→ **Records shown**:
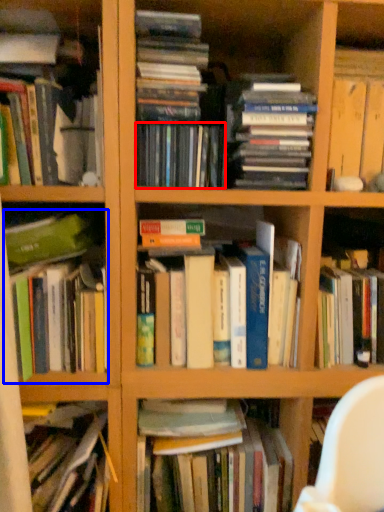
Question: Which object is closer to the camera taking this photo, book (highlighted by a red box) or book (highlighted by a blue box)?

Choices:
 (A) book
 (B) book

Answer: (B)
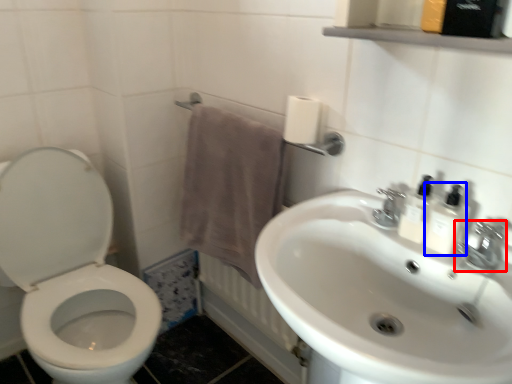
Question: Among these objects, which one is farthest to the camera, tap (highlighted by a red box) or mouthwash (highlighted by a blue box)?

→ **Work request**: Copy the records word for word, from the line containing "Answer: (B)" through the end of the records, including both ends. Leave out the pictures.

→ **Task solution**:
Answer: (B)
Question: Among these objects, which one is farthest to the camera, tap (highlighted by a red box) or mouthwash (highlighted by a blue box)?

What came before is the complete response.